### Problem statement
Retype every line of the records below word for word, leaving out the pictures.

### Dataset excerpts
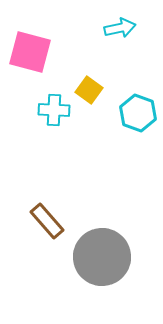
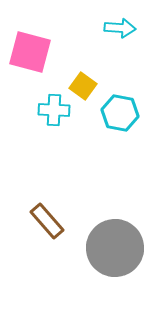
cyan arrow: rotated 16 degrees clockwise
yellow square: moved 6 px left, 4 px up
cyan hexagon: moved 18 px left; rotated 9 degrees counterclockwise
gray circle: moved 13 px right, 9 px up
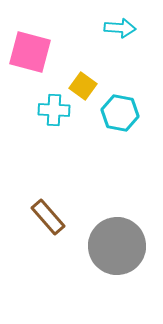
brown rectangle: moved 1 px right, 4 px up
gray circle: moved 2 px right, 2 px up
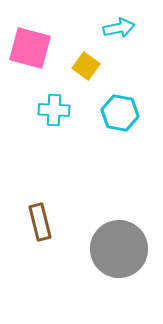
cyan arrow: moved 1 px left; rotated 16 degrees counterclockwise
pink square: moved 4 px up
yellow square: moved 3 px right, 20 px up
brown rectangle: moved 8 px left, 5 px down; rotated 27 degrees clockwise
gray circle: moved 2 px right, 3 px down
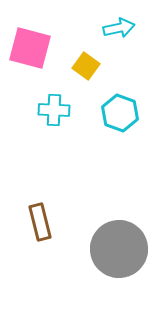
cyan hexagon: rotated 9 degrees clockwise
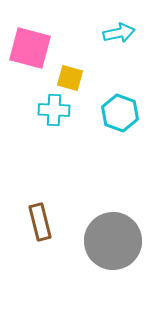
cyan arrow: moved 5 px down
yellow square: moved 16 px left, 12 px down; rotated 20 degrees counterclockwise
gray circle: moved 6 px left, 8 px up
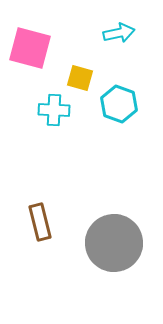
yellow square: moved 10 px right
cyan hexagon: moved 1 px left, 9 px up
gray circle: moved 1 px right, 2 px down
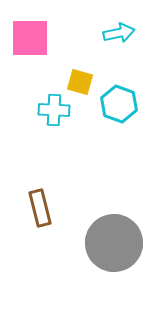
pink square: moved 10 px up; rotated 15 degrees counterclockwise
yellow square: moved 4 px down
brown rectangle: moved 14 px up
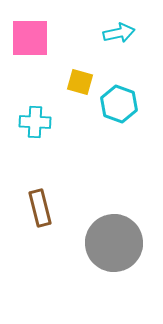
cyan cross: moved 19 px left, 12 px down
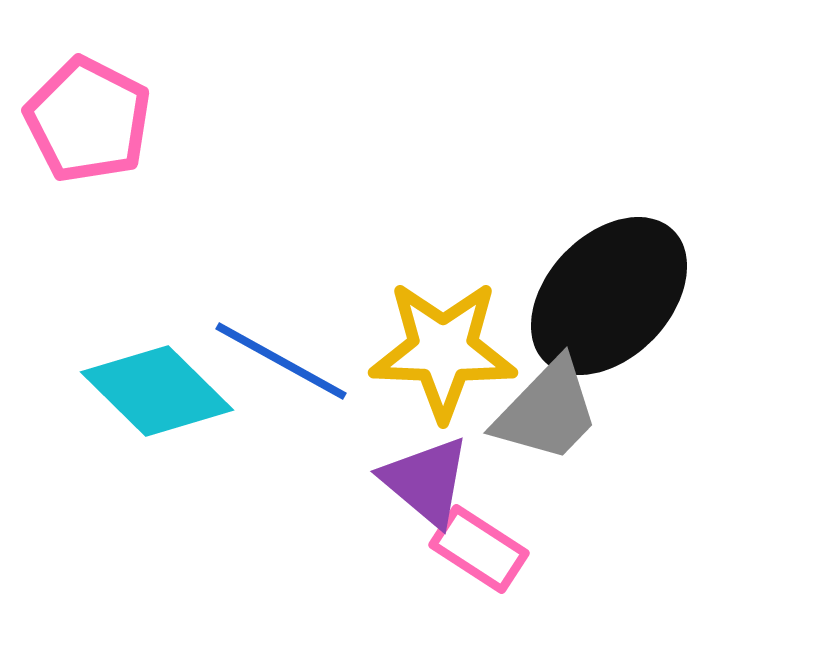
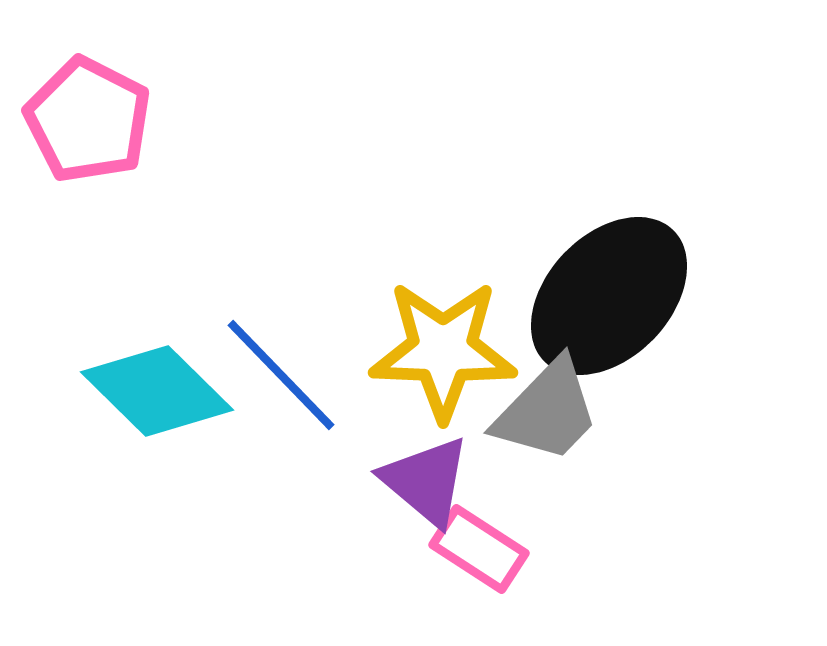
blue line: moved 14 px down; rotated 17 degrees clockwise
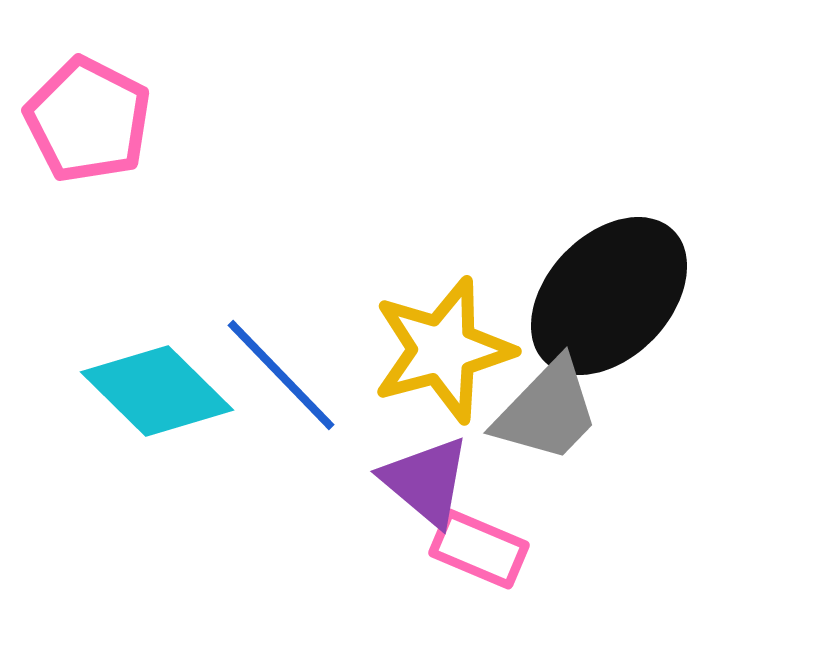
yellow star: rotated 17 degrees counterclockwise
pink rectangle: rotated 10 degrees counterclockwise
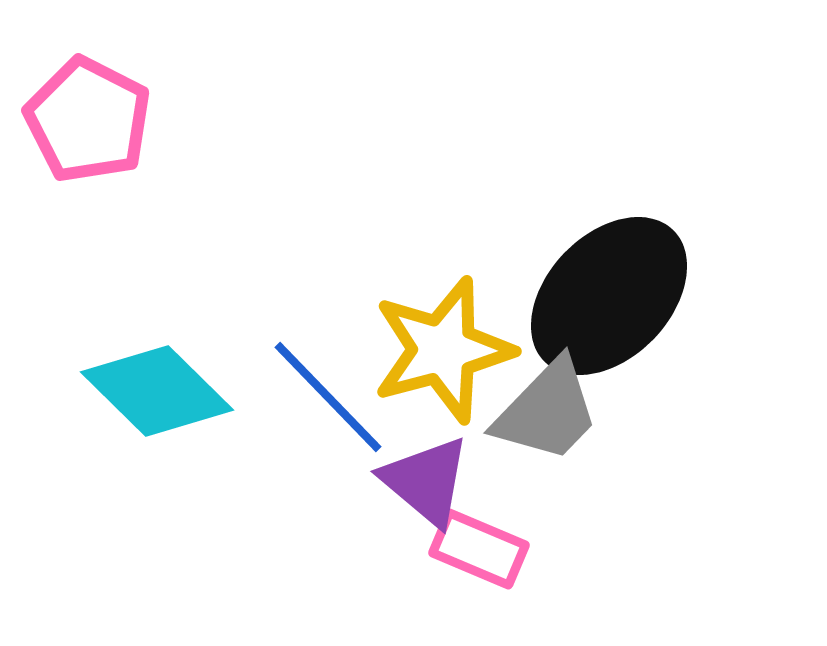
blue line: moved 47 px right, 22 px down
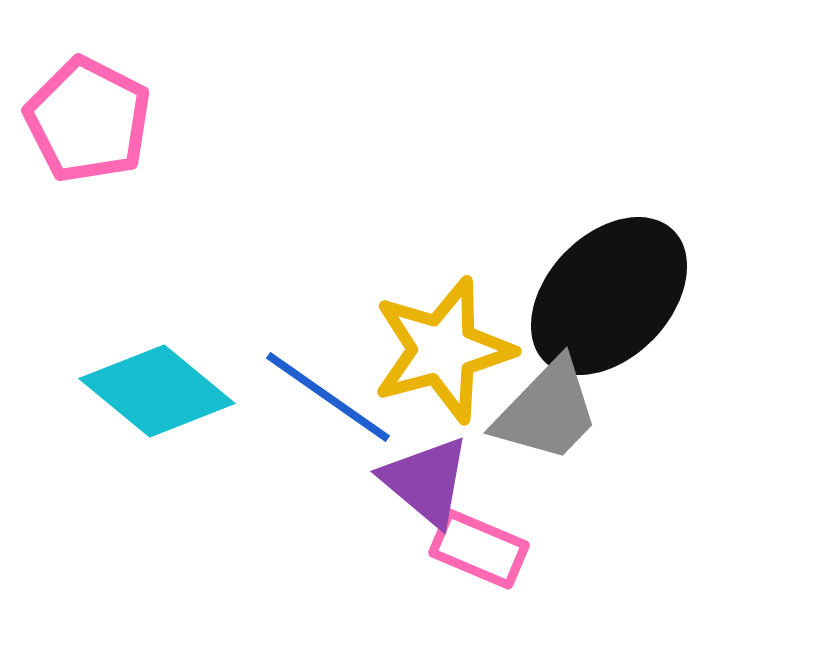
cyan diamond: rotated 5 degrees counterclockwise
blue line: rotated 11 degrees counterclockwise
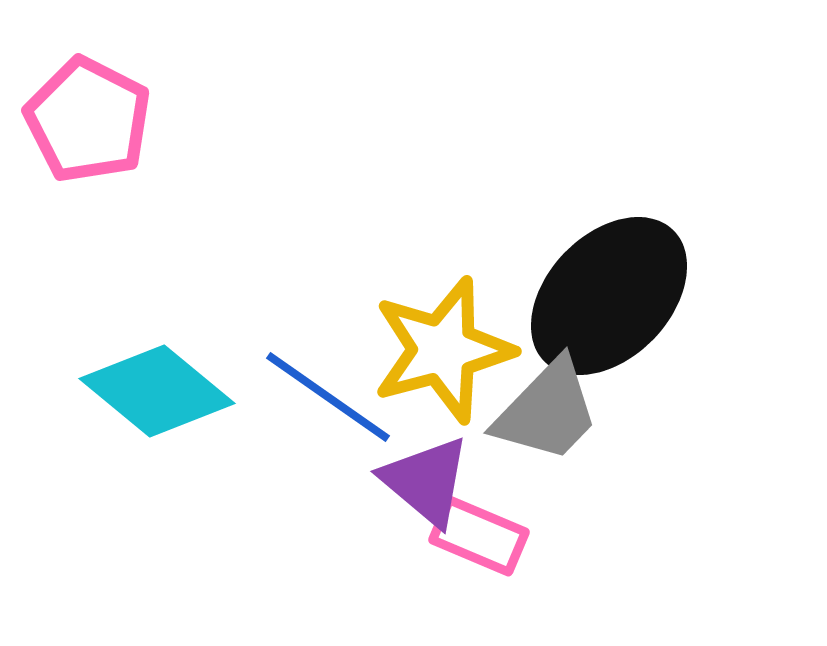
pink rectangle: moved 13 px up
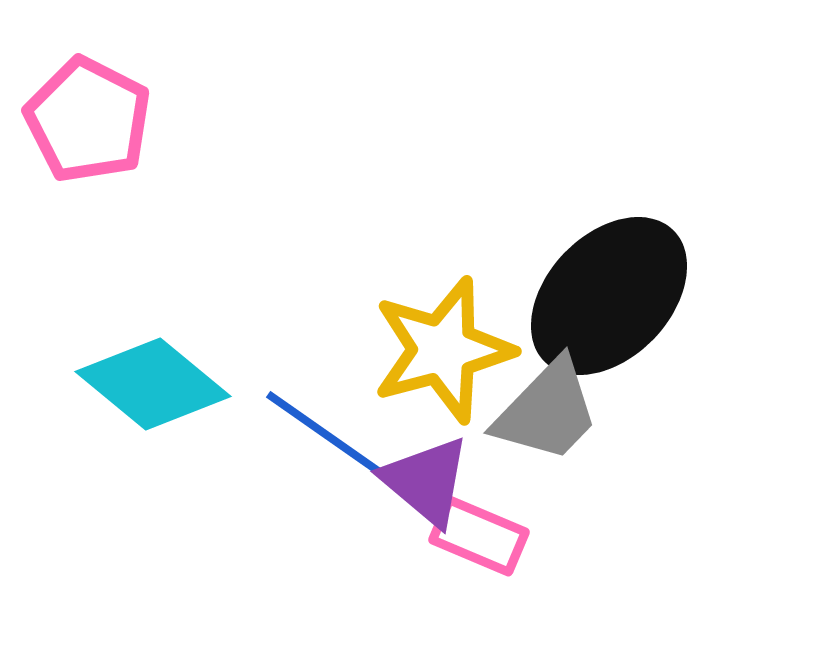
cyan diamond: moved 4 px left, 7 px up
blue line: moved 39 px down
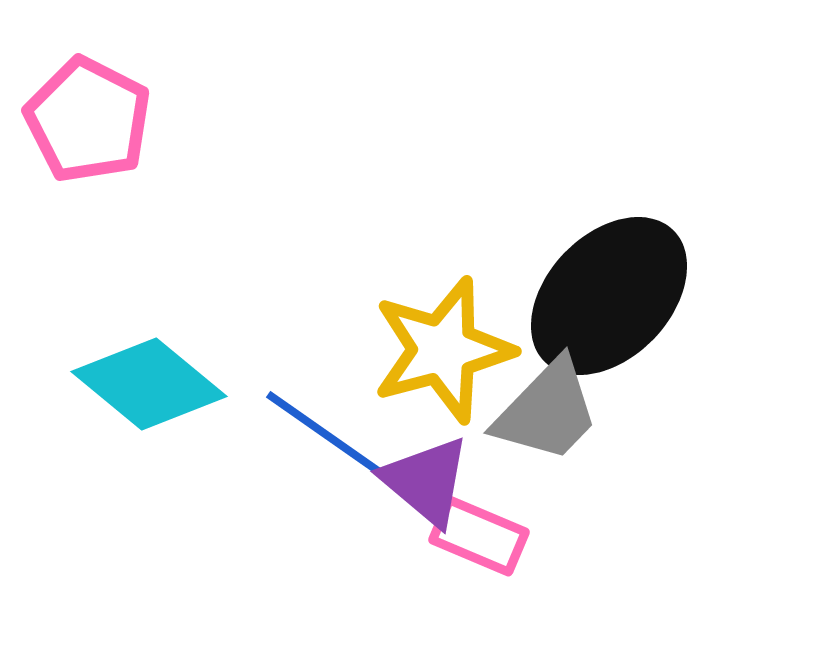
cyan diamond: moved 4 px left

### The output
cyan arrow: rotated 16 degrees clockwise
yellow square: moved 6 px left, 4 px up
cyan hexagon: moved 18 px left; rotated 9 degrees counterclockwise
gray circle: moved 13 px right, 9 px up
brown rectangle: moved 1 px right, 4 px up
gray circle: moved 2 px right, 2 px up
cyan arrow: moved 1 px left; rotated 16 degrees counterclockwise
pink square: moved 4 px up
yellow square: moved 3 px right, 20 px up
brown rectangle: moved 8 px left, 5 px down; rotated 27 degrees clockwise
gray circle: moved 2 px right, 3 px down
cyan hexagon: rotated 9 degrees clockwise
cyan arrow: moved 5 px down
yellow square: moved 16 px left, 12 px down; rotated 20 degrees counterclockwise
gray circle: moved 6 px left, 8 px up
yellow square: moved 10 px right
cyan hexagon: moved 1 px left, 9 px up
gray circle: moved 1 px right, 2 px down
pink square: moved 10 px up; rotated 15 degrees counterclockwise
yellow square: moved 4 px down
brown rectangle: moved 14 px up
cyan cross: moved 19 px left, 12 px down
blue line: moved 14 px down; rotated 17 degrees clockwise
yellow star: rotated 17 degrees counterclockwise
pink rectangle: rotated 10 degrees counterclockwise
blue line: moved 47 px right, 22 px down
cyan diamond: rotated 5 degrees counterclockwise
blue line: rotated 11 degrees counterclockwise
pink rectangle: moved 13 px up
cyan diamond: moved 4 px left, 7 px up
blue line: moved 39 px down
cyan diamond: moved 4 px left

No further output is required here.